### Your task
Scan the entries below for lines holding "VRAW". Give the number of such lines alone.
Segment Open
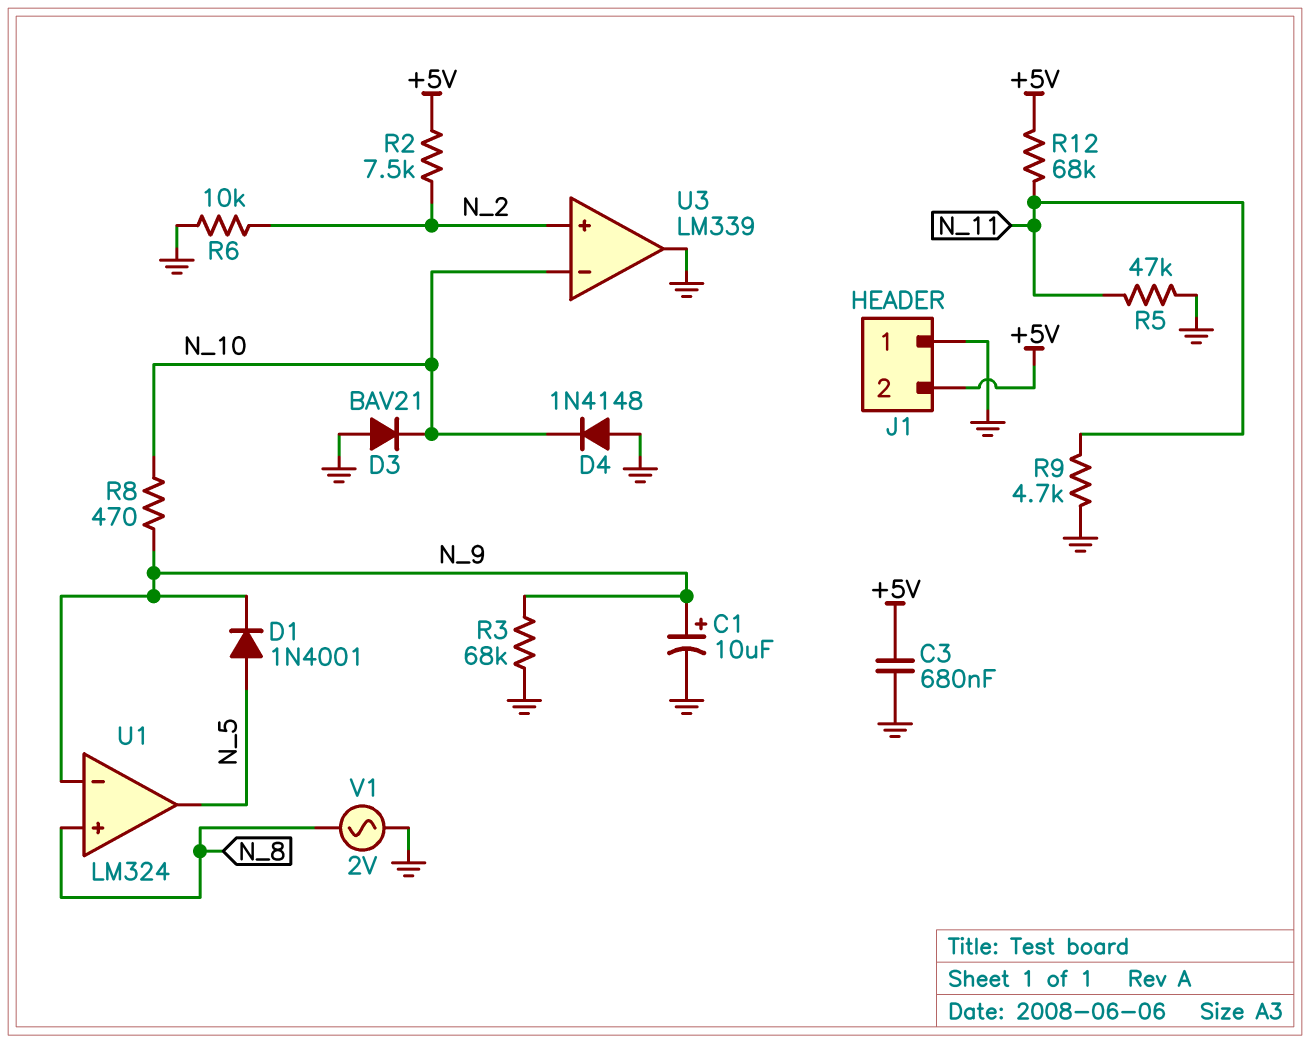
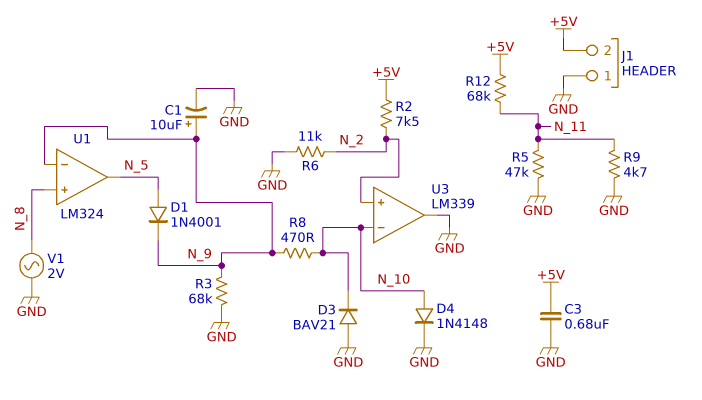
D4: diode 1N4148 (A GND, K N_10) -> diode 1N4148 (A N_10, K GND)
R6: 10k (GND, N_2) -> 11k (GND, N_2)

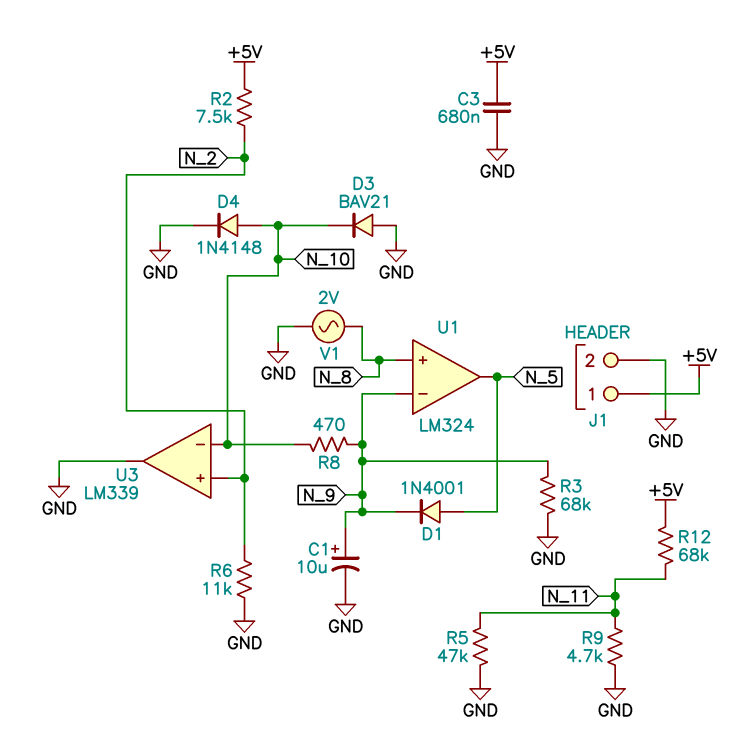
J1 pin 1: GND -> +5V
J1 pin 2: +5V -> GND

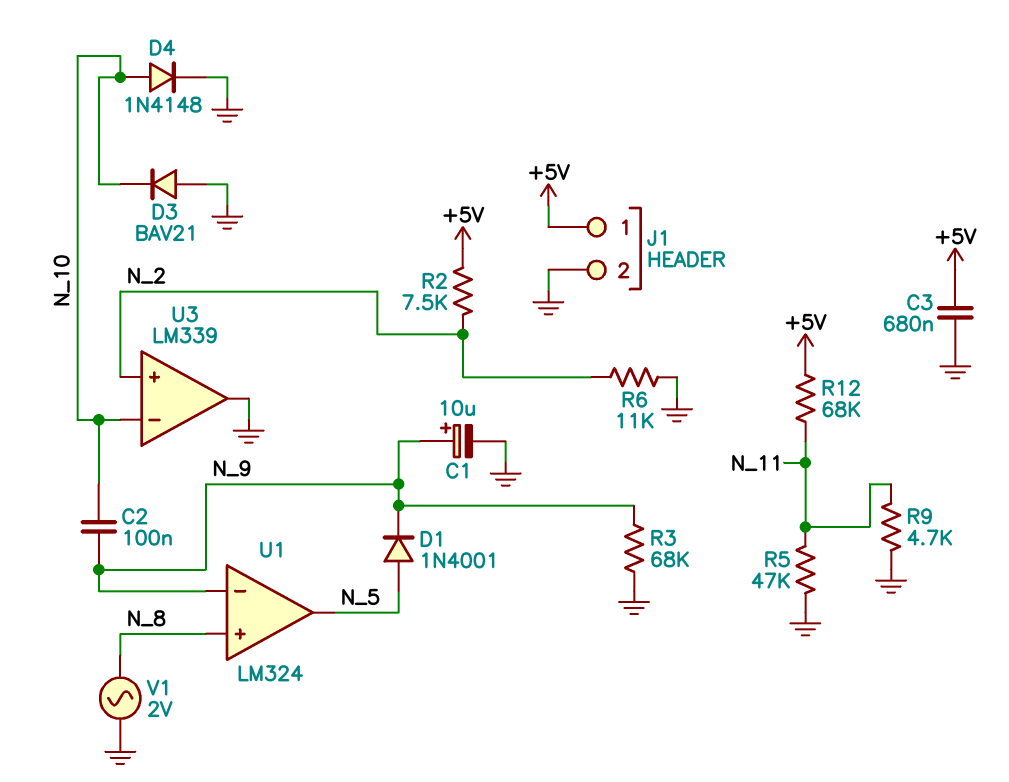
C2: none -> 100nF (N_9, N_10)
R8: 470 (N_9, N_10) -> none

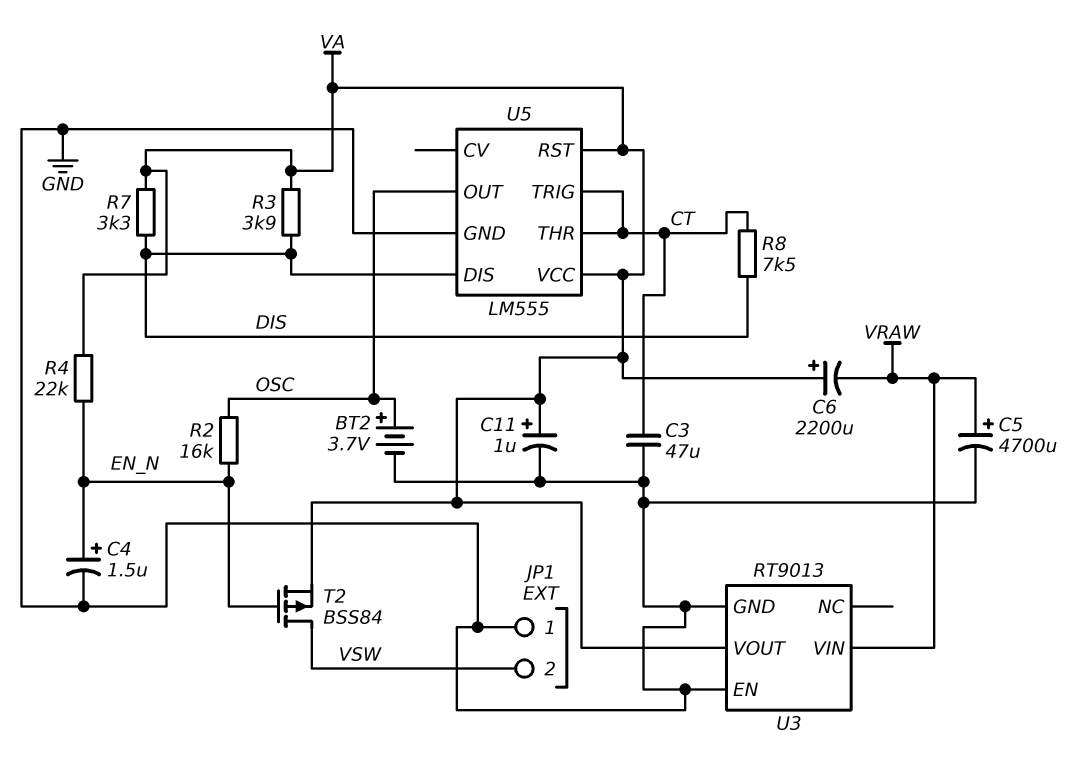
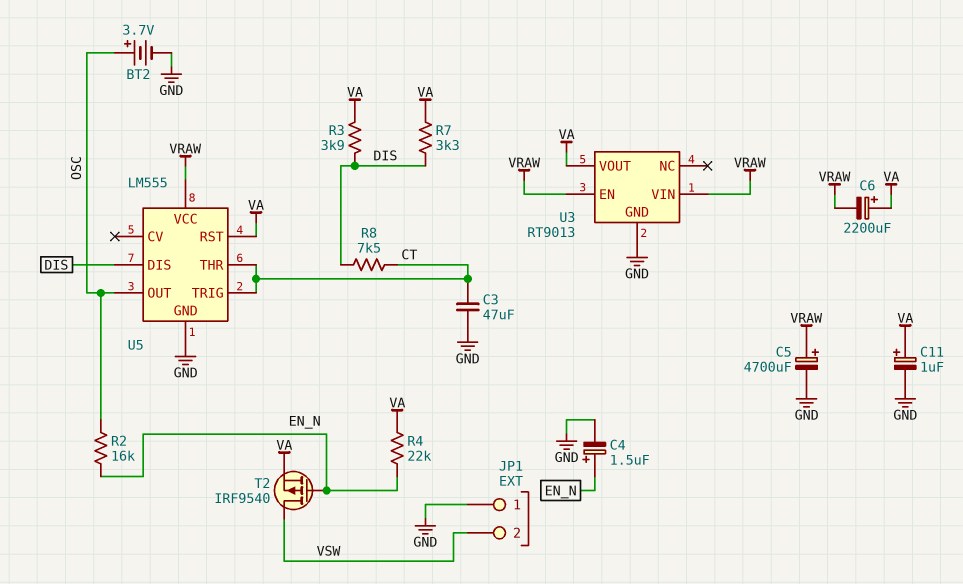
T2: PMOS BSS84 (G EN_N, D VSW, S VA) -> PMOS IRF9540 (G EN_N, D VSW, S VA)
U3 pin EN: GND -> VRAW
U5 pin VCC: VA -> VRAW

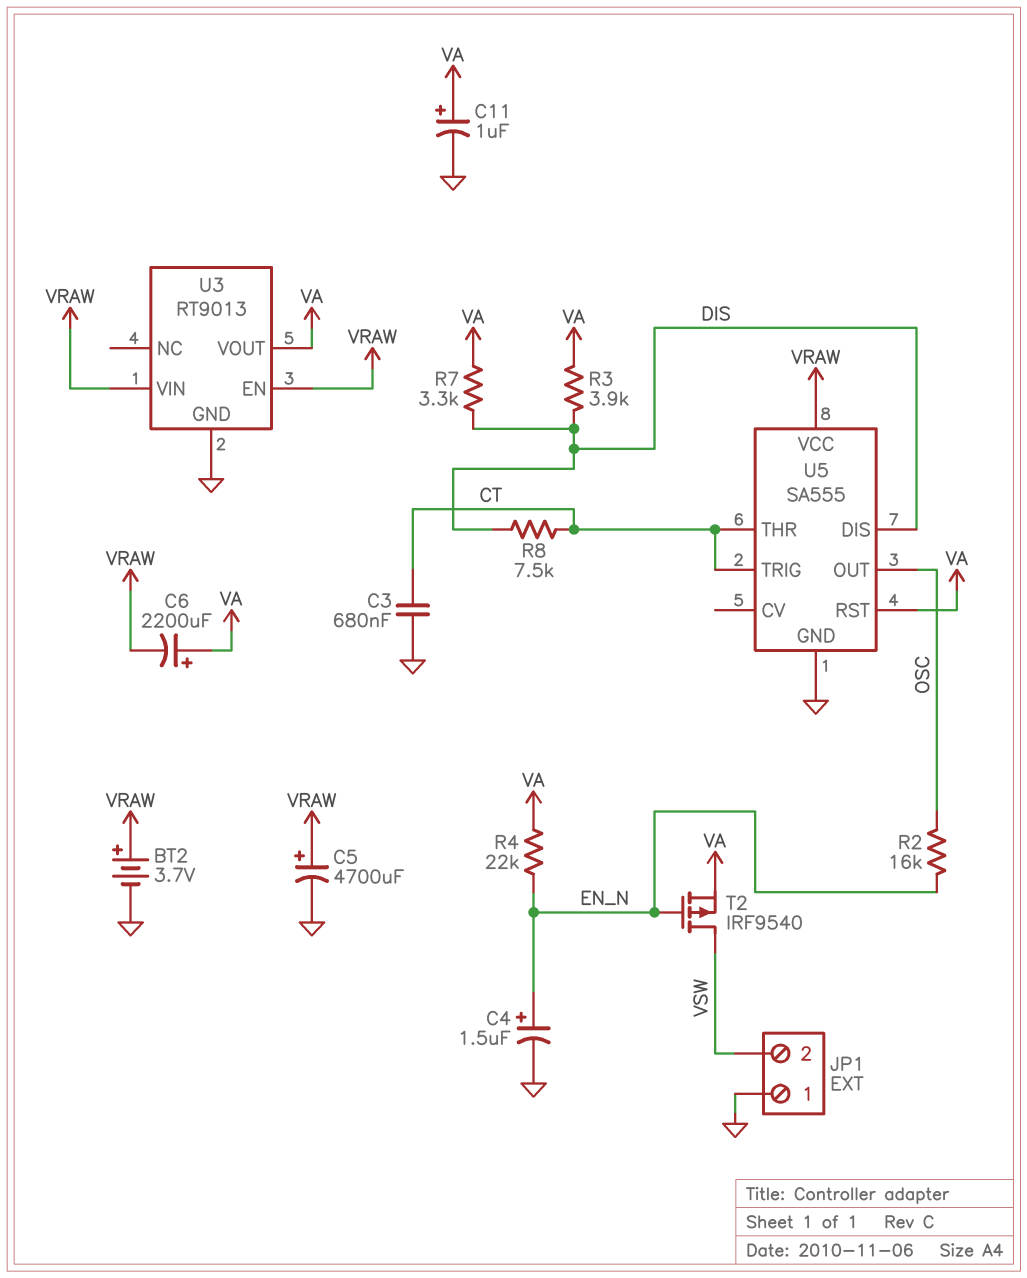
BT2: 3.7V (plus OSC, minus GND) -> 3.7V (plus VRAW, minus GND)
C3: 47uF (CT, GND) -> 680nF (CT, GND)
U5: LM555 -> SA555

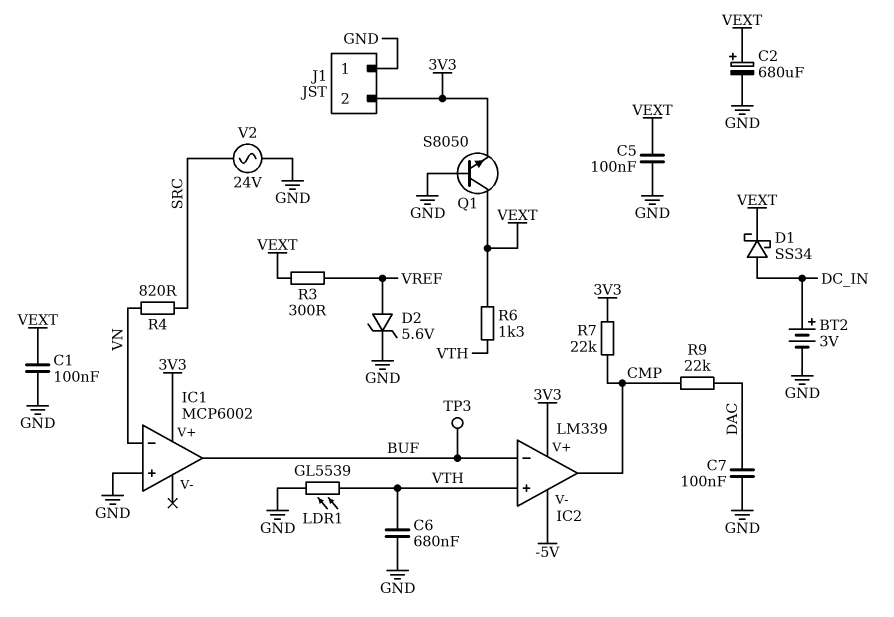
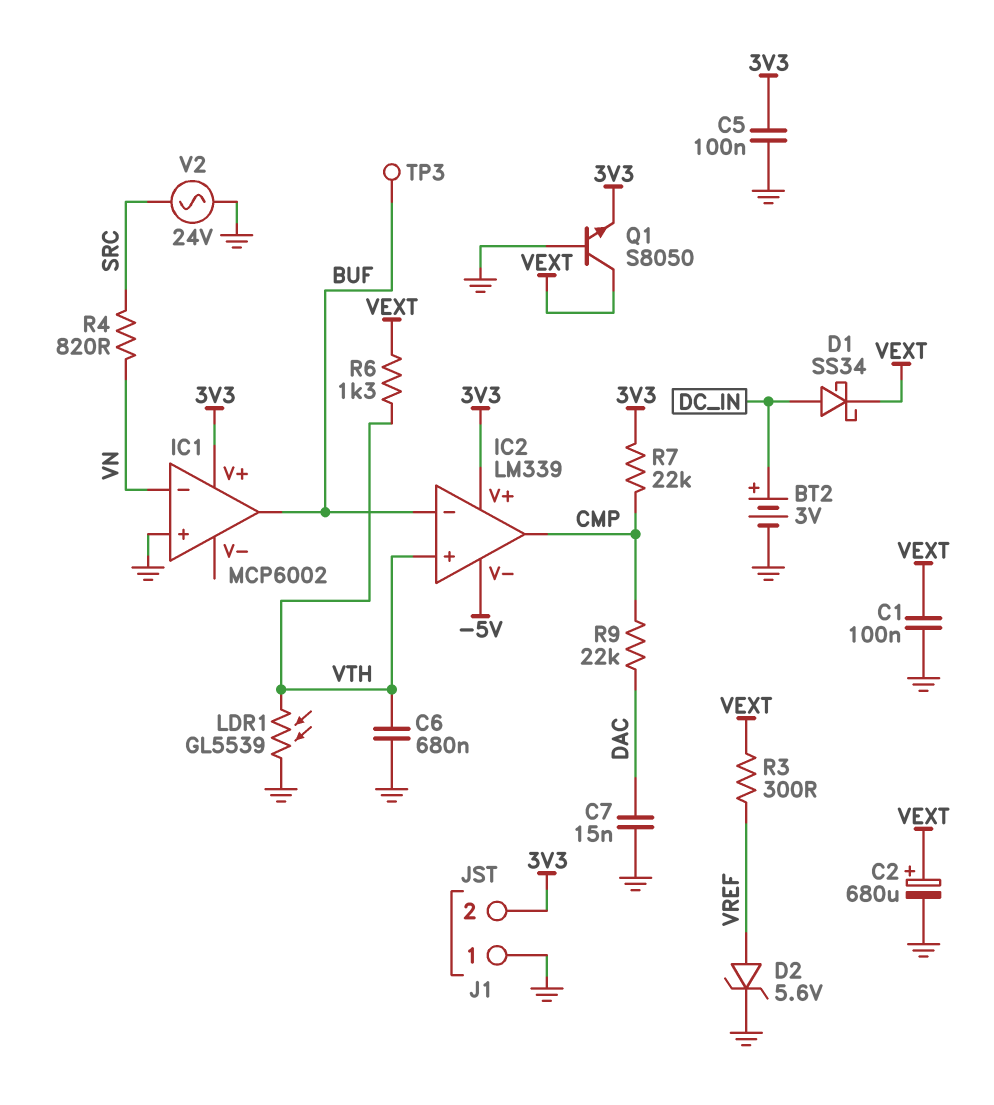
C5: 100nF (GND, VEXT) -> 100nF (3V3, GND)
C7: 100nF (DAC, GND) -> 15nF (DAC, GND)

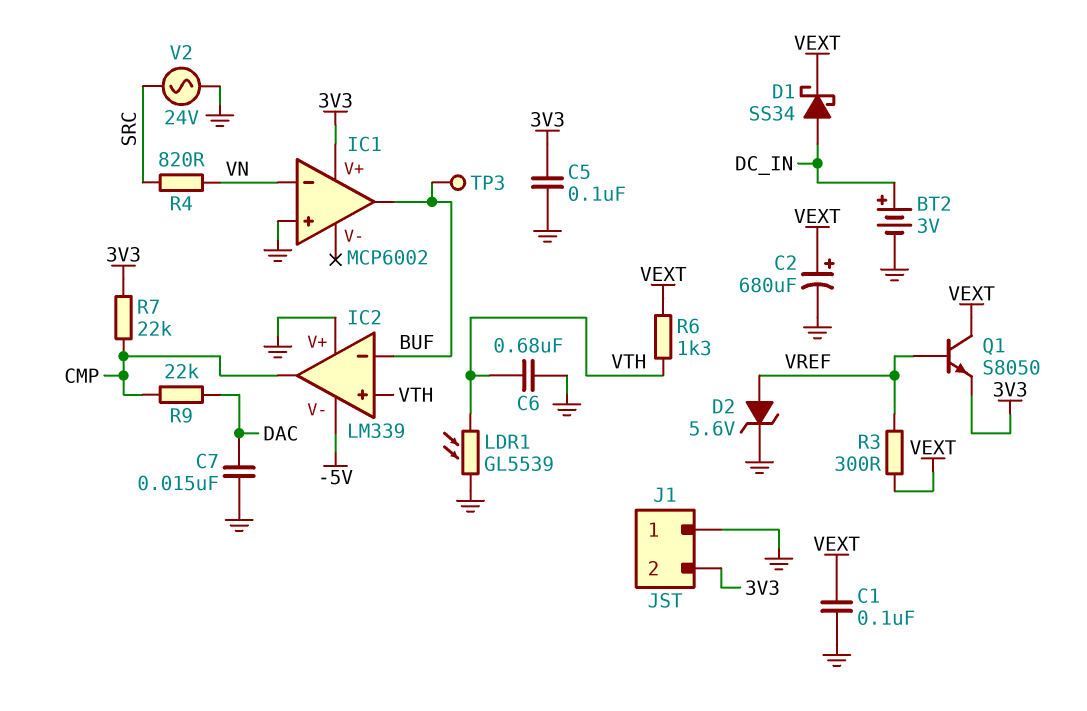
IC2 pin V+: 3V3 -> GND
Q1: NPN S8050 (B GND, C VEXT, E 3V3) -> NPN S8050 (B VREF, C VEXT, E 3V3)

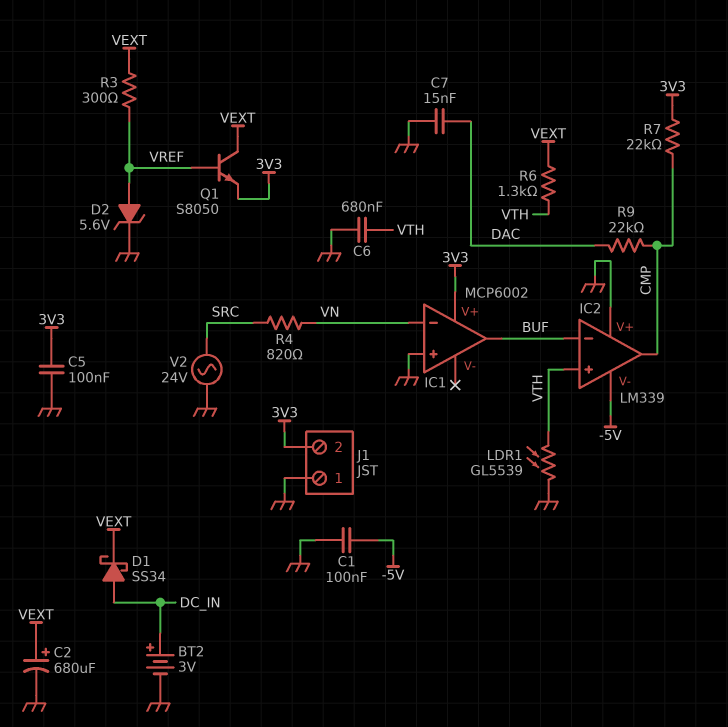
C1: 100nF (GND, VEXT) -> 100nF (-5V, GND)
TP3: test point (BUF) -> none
Segment Closed
### Output of the task
3